### Required work
An exact copy is required of the lines running from the one that contains "SD pin CS: D5 -> D4" to the end of the material, both ends included, with pictures omitted.

### Dataset content
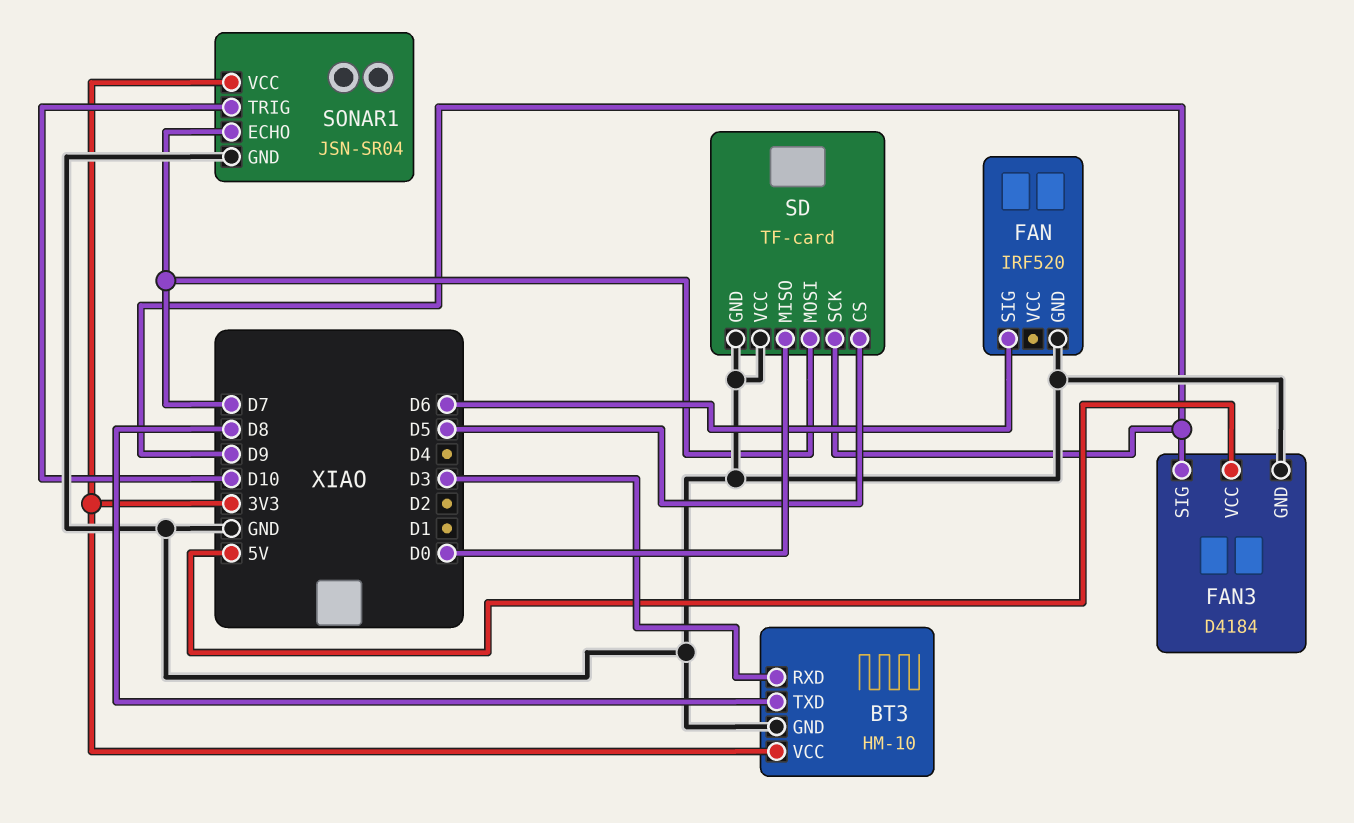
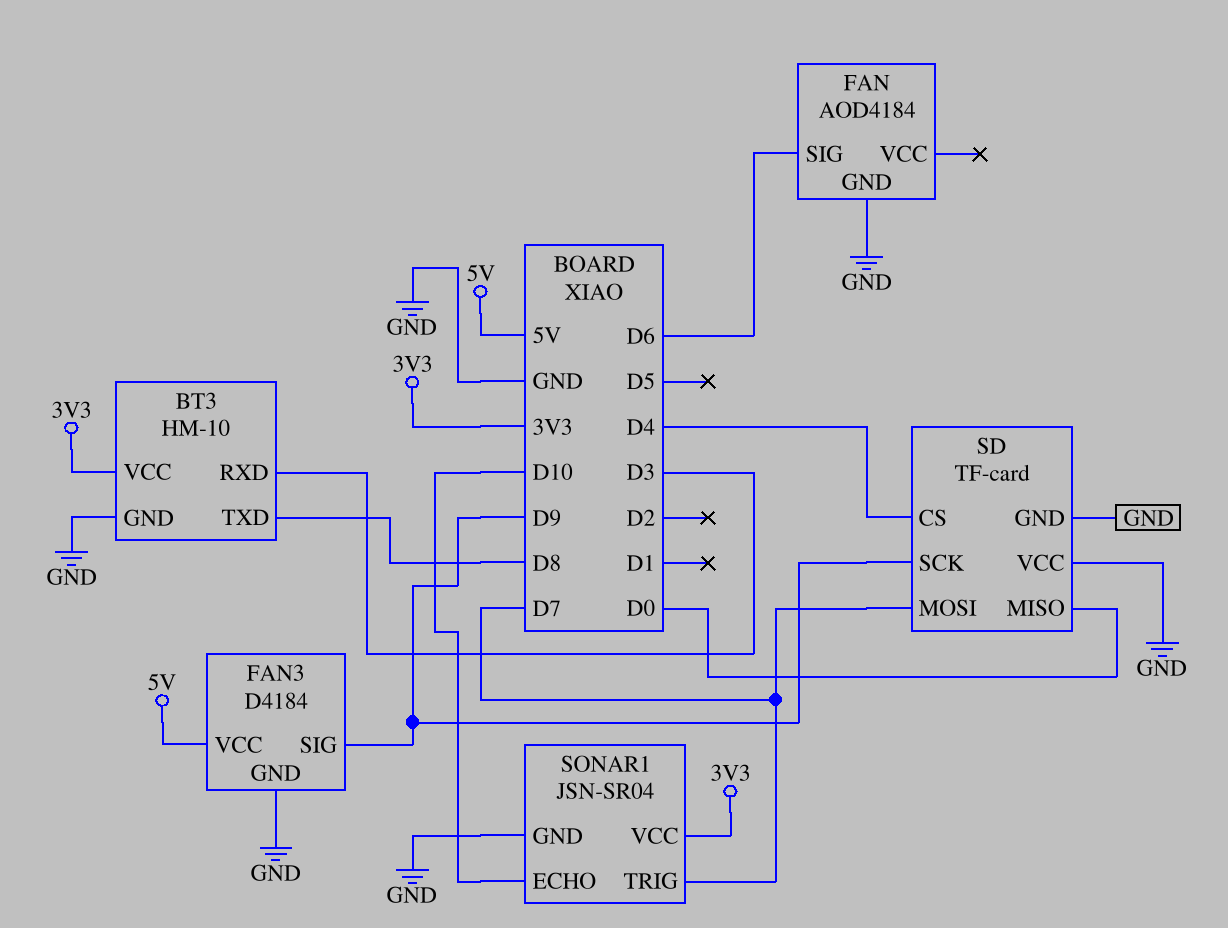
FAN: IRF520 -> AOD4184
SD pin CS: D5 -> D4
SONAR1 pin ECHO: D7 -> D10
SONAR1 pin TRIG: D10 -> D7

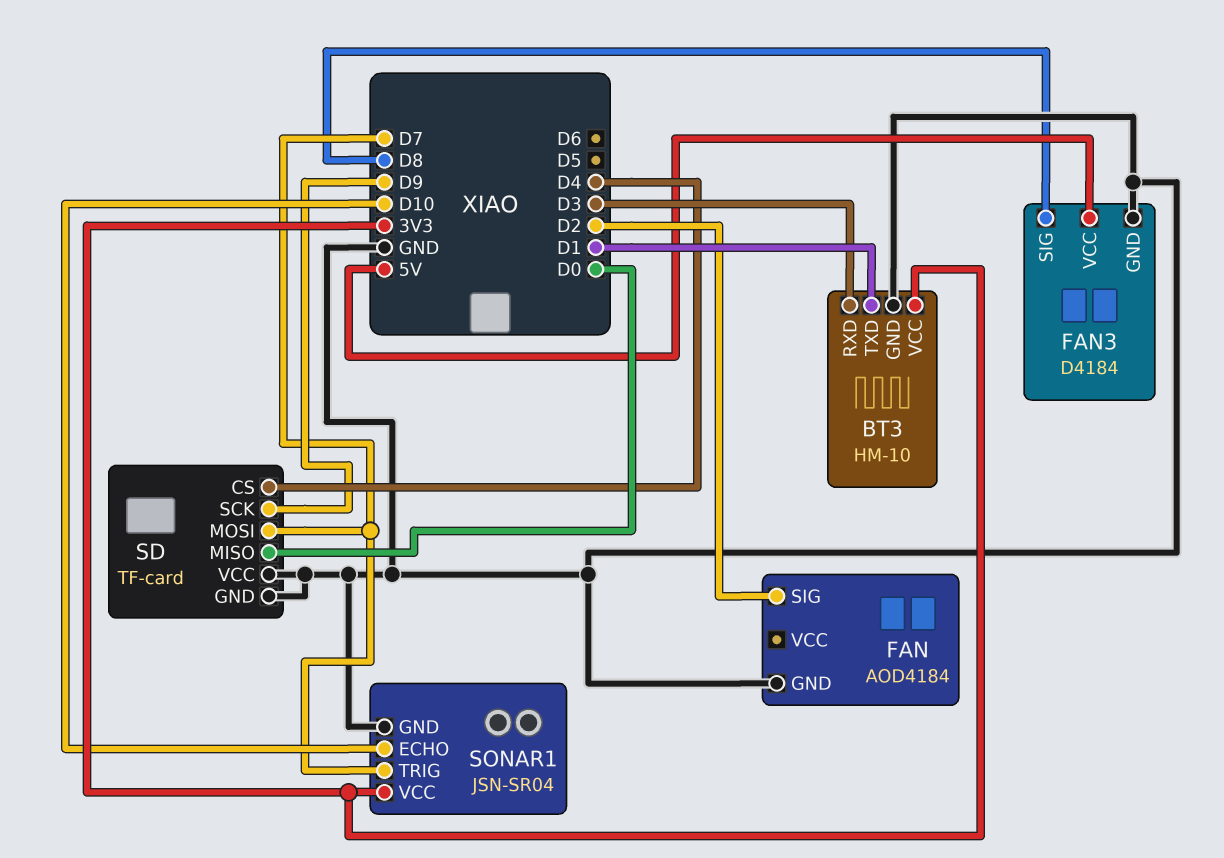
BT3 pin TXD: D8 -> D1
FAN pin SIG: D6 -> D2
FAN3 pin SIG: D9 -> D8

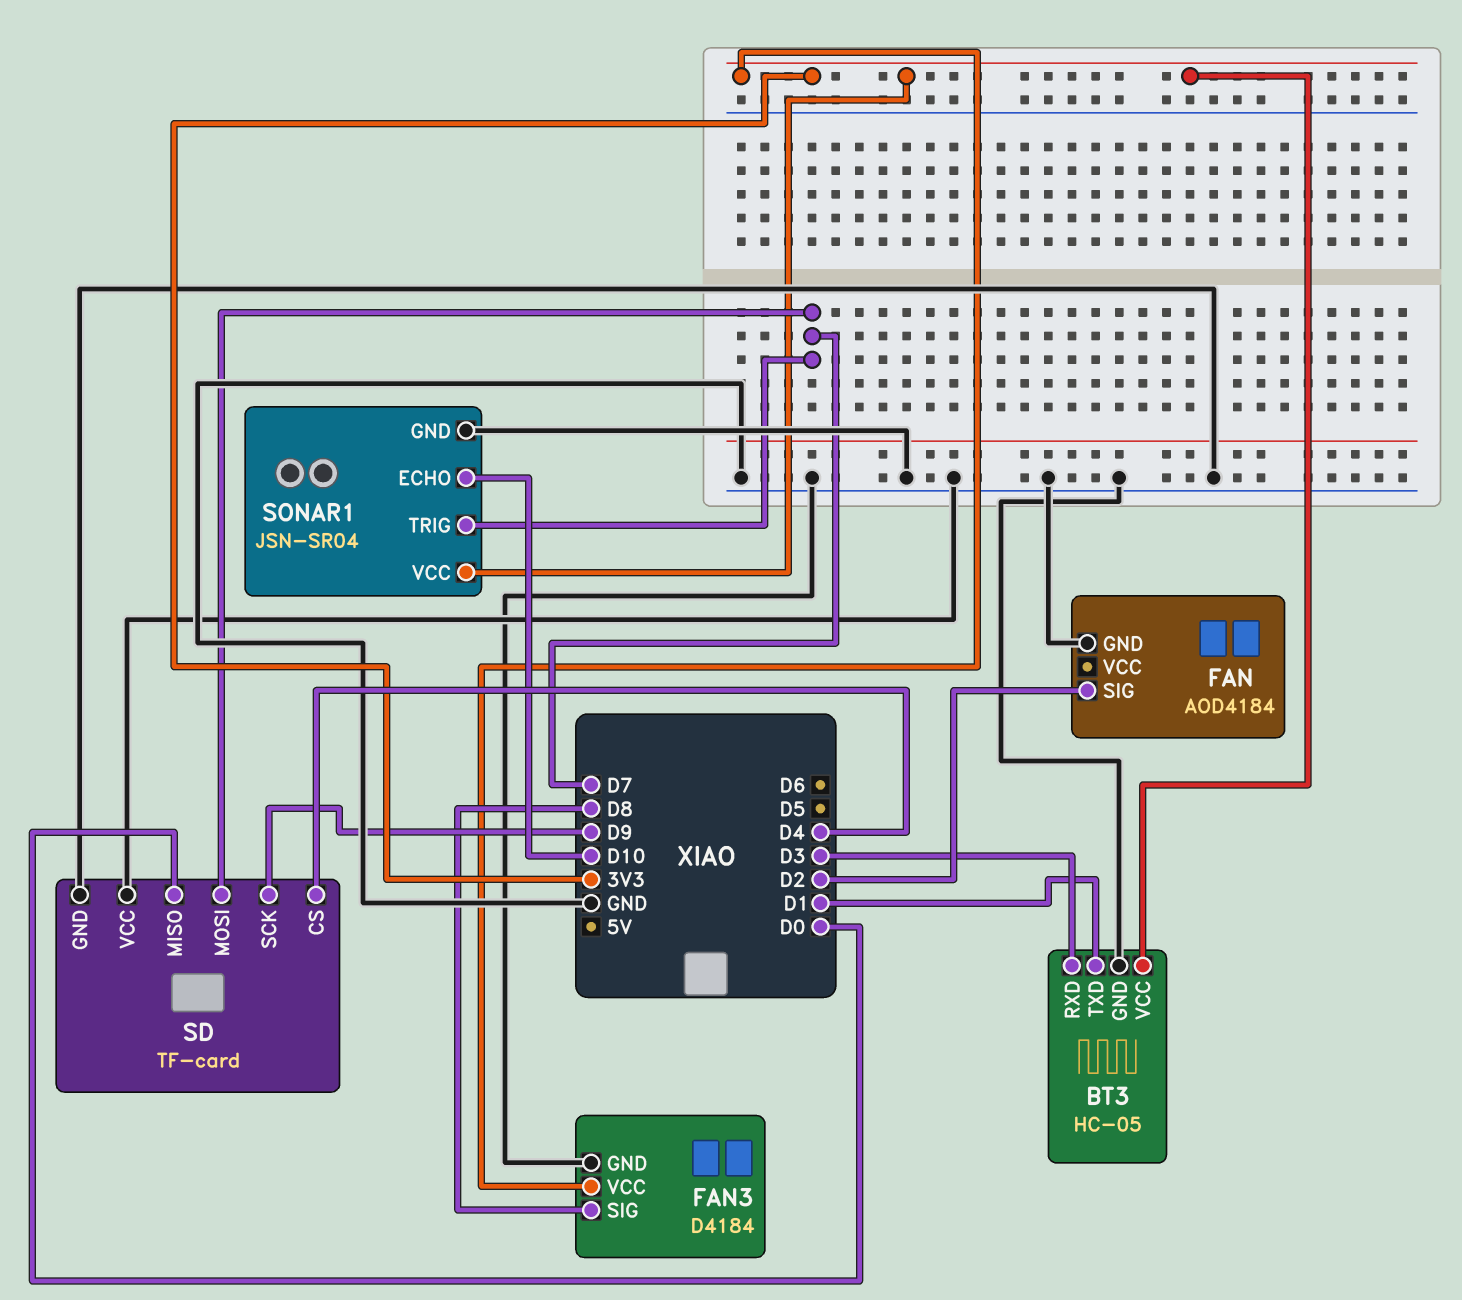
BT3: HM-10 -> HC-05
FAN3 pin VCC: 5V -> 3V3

### Task response
SD pin CS: D5 -> D4
SONAR1 pin ECHO: D7 -> D10
SONAR1 pin TRIG: D10 -> D7

BT3 pin TXD: D8 -> D1
FAN pin SIG: D6 -> D2
FAN3 pin SIG: D9 -> D8

BT3: HM-10 -> HC-05
FAN3 pin VCC: 5V -> 3V3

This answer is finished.